** Listed entries follows **

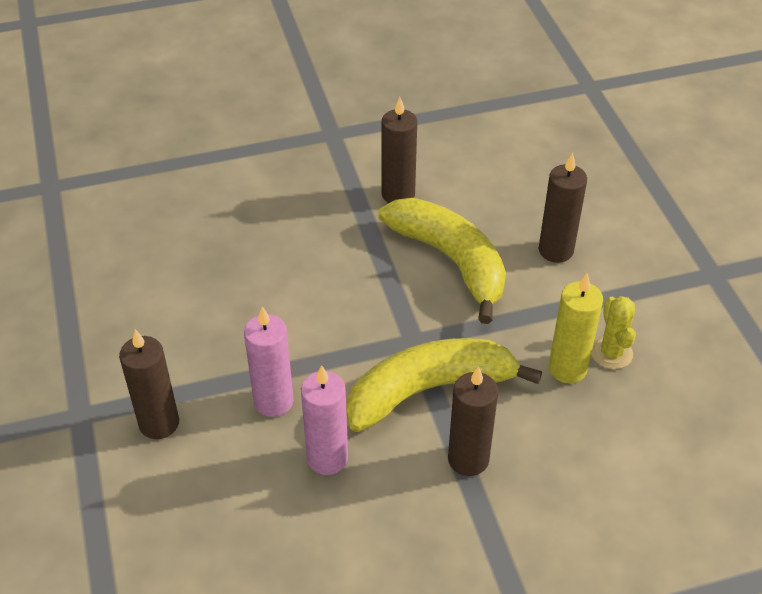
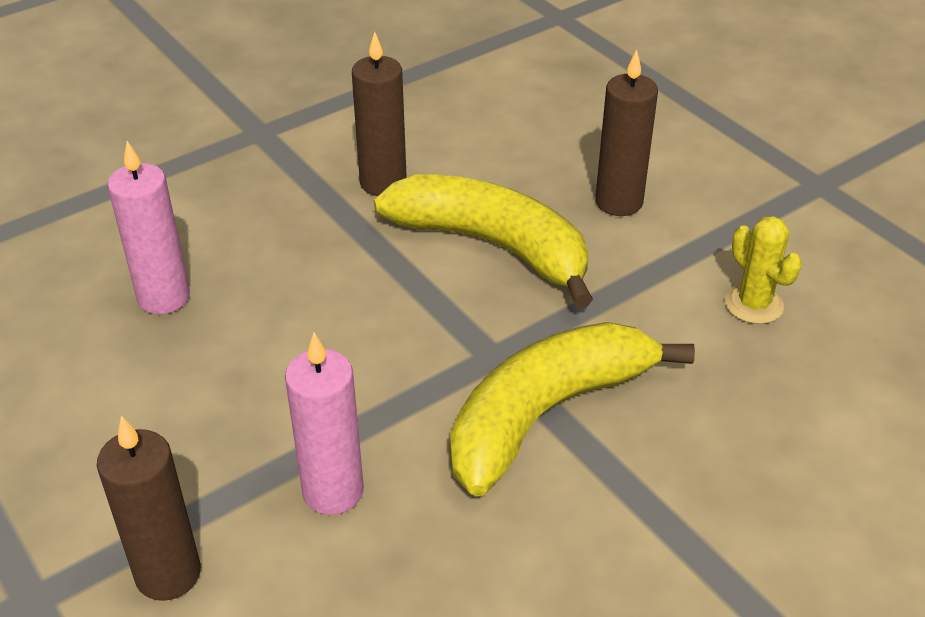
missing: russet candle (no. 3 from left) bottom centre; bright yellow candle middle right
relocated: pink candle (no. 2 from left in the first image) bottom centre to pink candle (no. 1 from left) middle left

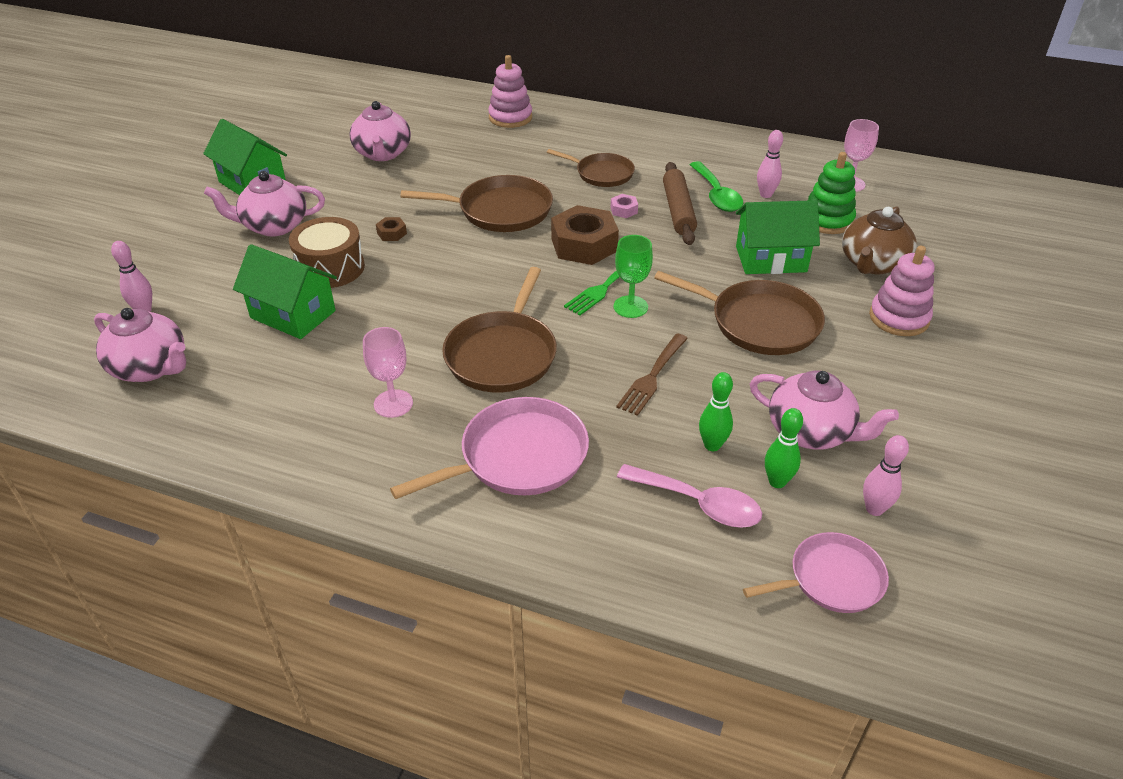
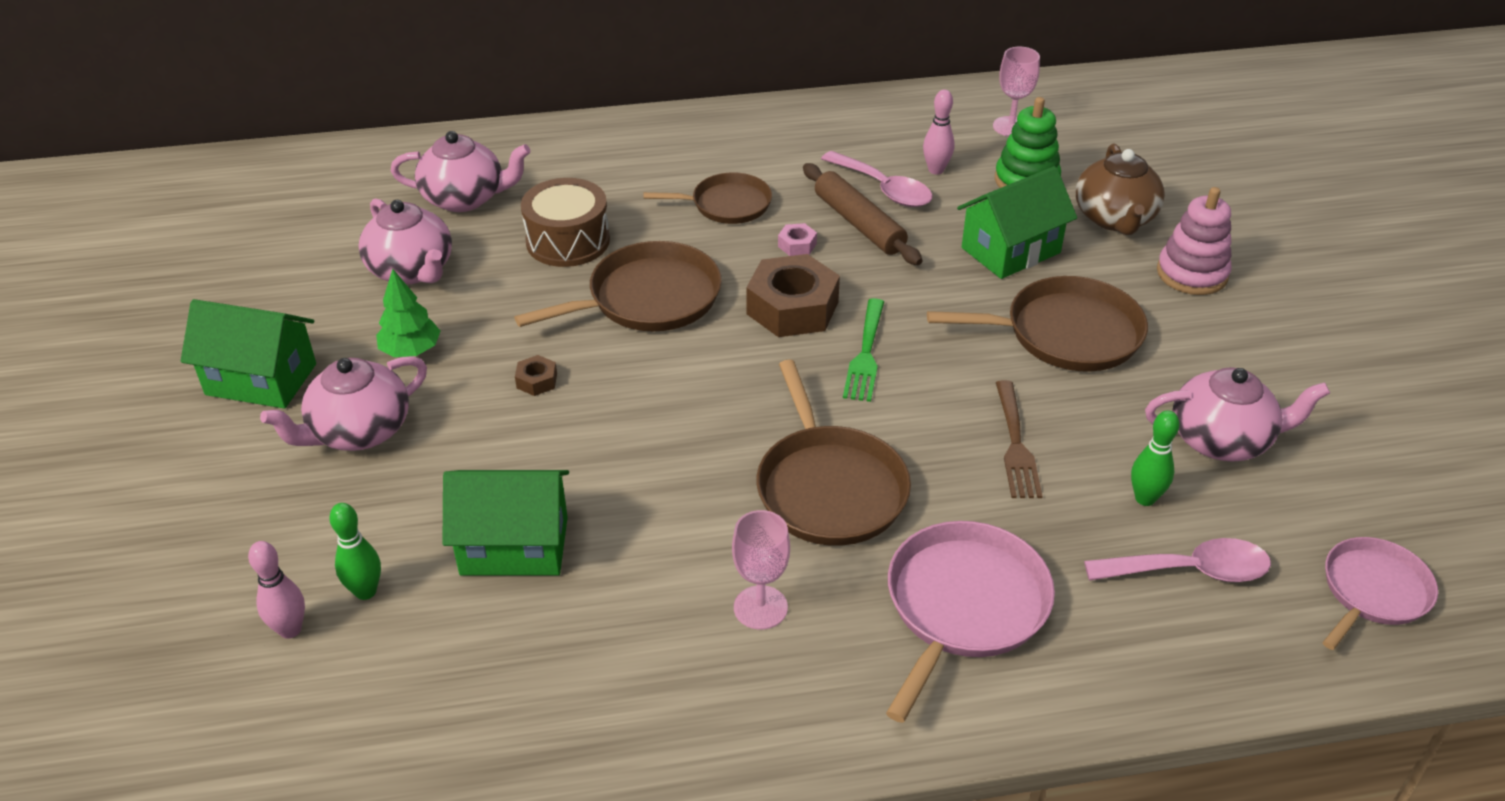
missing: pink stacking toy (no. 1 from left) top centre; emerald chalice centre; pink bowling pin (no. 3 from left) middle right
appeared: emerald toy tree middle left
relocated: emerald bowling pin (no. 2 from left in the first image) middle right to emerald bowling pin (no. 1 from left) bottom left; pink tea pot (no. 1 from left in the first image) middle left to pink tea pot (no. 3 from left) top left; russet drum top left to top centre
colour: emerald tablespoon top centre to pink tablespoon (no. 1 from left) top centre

** End of Listed entries **

→ Work request
Give the entries again exactly. Pictures stay out.

→ Result
missing: russet candle (no. 3 from left) bottom centre; bright yellow candle middle right
relocated: pink candle (no. 2 from left in the first image) bottom centre to pink candle (no. 1 from left) middle left

missing: pink stacking toy (no. 1 from left) top centre; emerald chalice centre; pink bowling pin (no. 3 from left) middle right
appeared: emerald toy tree middle left
relocated: emerald bowling pin (no. 2 from left in the first image) middle right to emerald bowling pin (no. 1 from left) bottom left; pink tea pot (no. 1 from left in the first image) middle left to pink tea pot (no. 3 from left) top left; russet drum top left to top centre
colour: emerald tablespoon top centre to pink tablespoon (no. 1 from left) top centre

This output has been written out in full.